WHAT IS EXPECTED: All entries must come back exactly as given, with no pictures in the copy.

##### AVAILABLE DATA

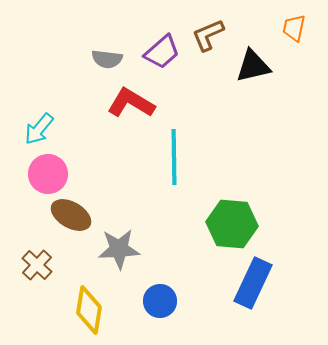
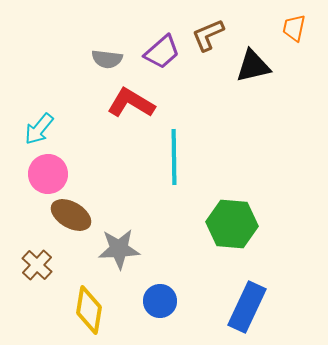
blue rectangle: moved 6 px left, 24 px down
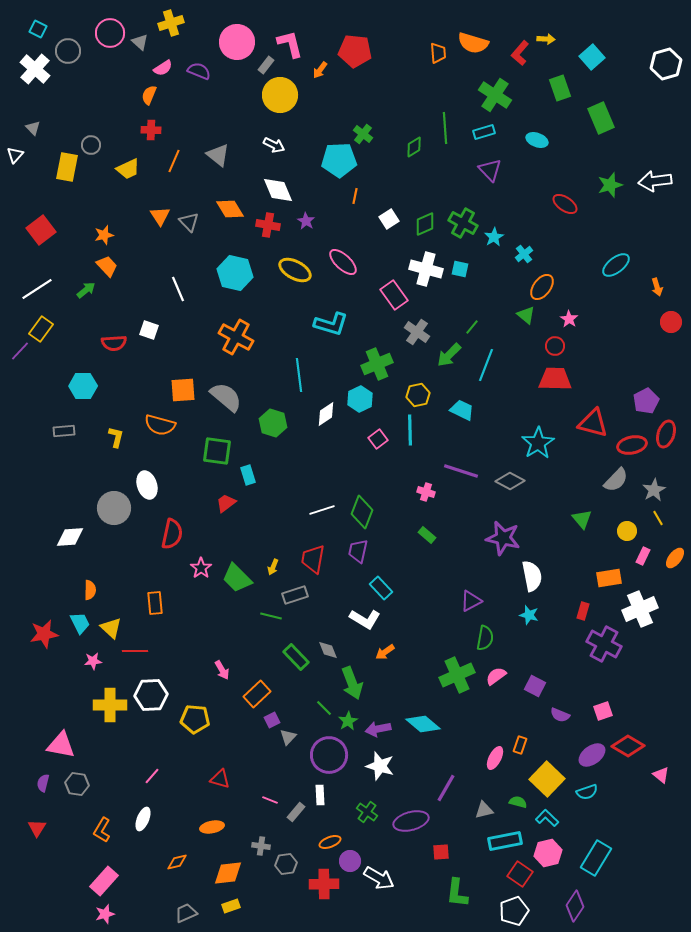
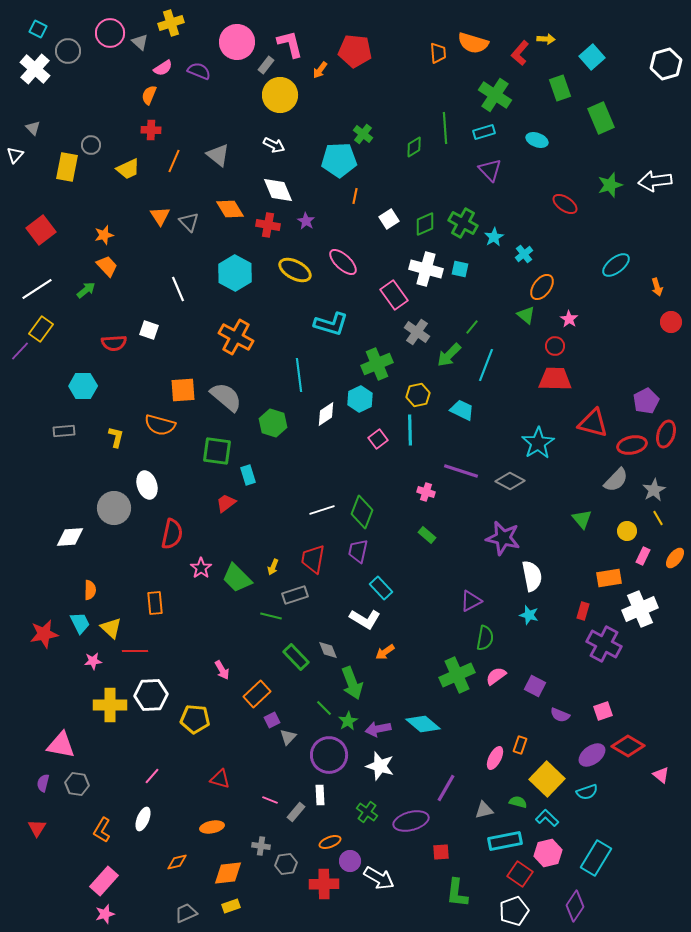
cyan hexagon at (235, 273): rotated 16 degrees clockwise
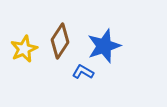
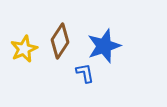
blue L-shape: moved 2 px right, 1 px down; rotated 50 degrees clockwise
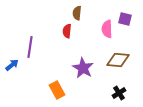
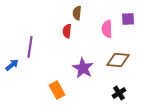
purple square: moved 3 px right; rotated 16 degrees counterclockwise
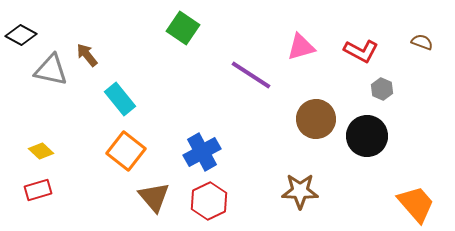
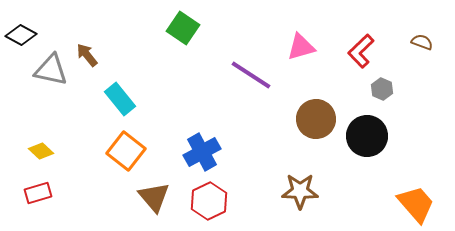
red L-shape: rotated 108 degrees clockwise
red rectangle: moved 3 px down
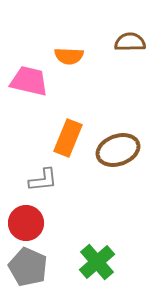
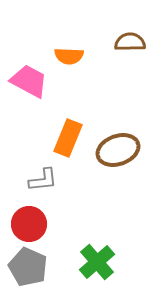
pink trapezoid: rotated 15 degrees clockwise
red circle: moved 3 px right, 1 px down
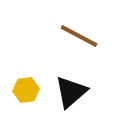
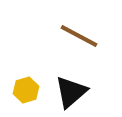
yellow hexagon: rotated 10 degrees counterclockwise
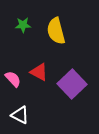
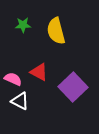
pink semicircle: rotated 24 degrees counterclockwise
purple square: moved 1 px right, 3 px down
white triangle: moved 14 px up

##########

ANSWER AREA:
blue rectangle: moved 6 px left, 24 px down
cyan hexagon at (235, 273): rotated 16 degrees clockwise
blue L-shape: moved 2 px right, 1 px down; rotated 50 degrees clockwise
purple square: moved 3 px right; rotated 16 degrees counterclockwise
red L-shape: rotated 108 degrees clockwise
red rectangle: moved 3 px down
pink trapezoid: rotated 15 degrees clockwise
red circle: moved 3 px right, 1 px down
yellow hexagon: rotated 10 degrees counterclockwise
pink semicircle: rotated 24 degrees counterclockwise
purple square: moved 1 px right, 3 px down
white triangle: moved 14 px up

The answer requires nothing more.